WHAT IS BEING ASKED
Return every line of the data below exactly, but do not include the images.

DATASET EXTRACT
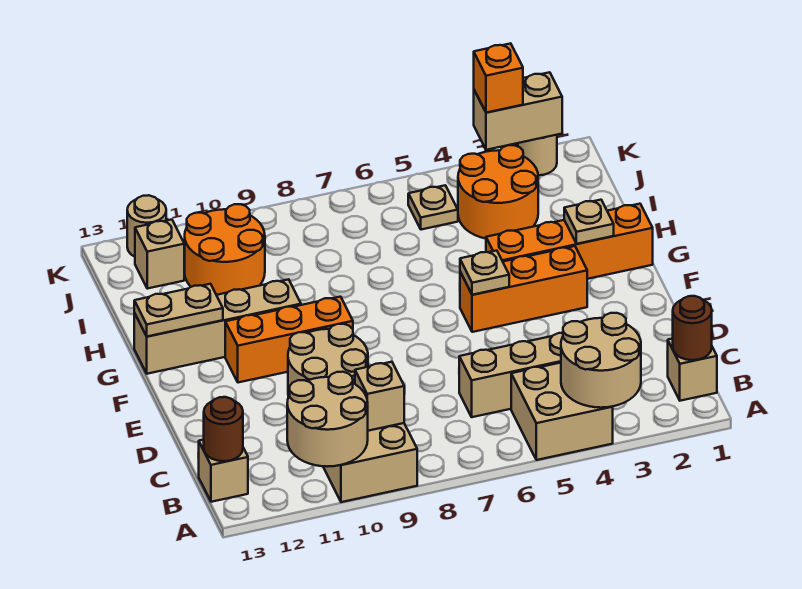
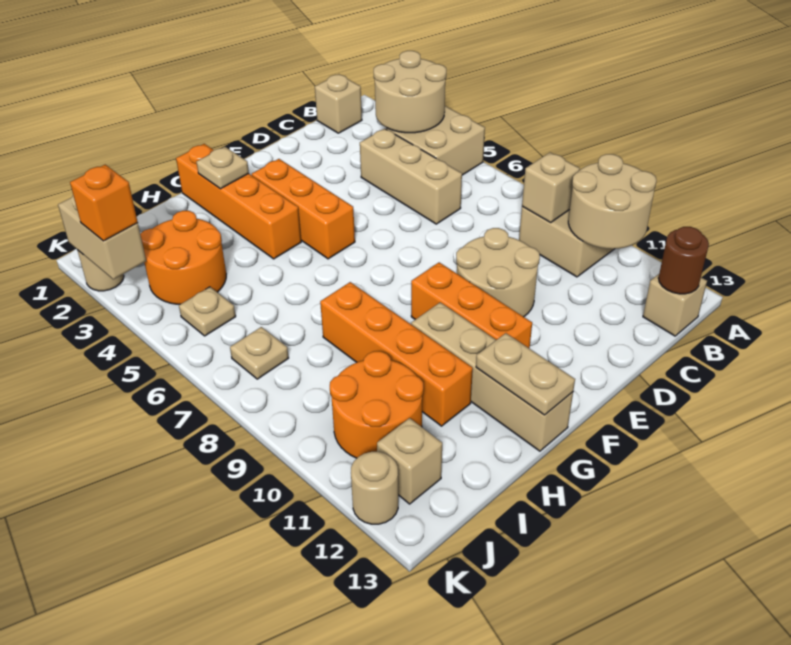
brown round brick B1 level 2 -> none
tan plate F5 level 2 -> tan plate J7 level 1
none -> orange brick H8:H11 level 1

SOLUTION BELOW
brown round brick B1 level 2 -> none
tan plate F5 level 2 -> tan plate J7 level 1
none -> orange brick H8:H11 level 1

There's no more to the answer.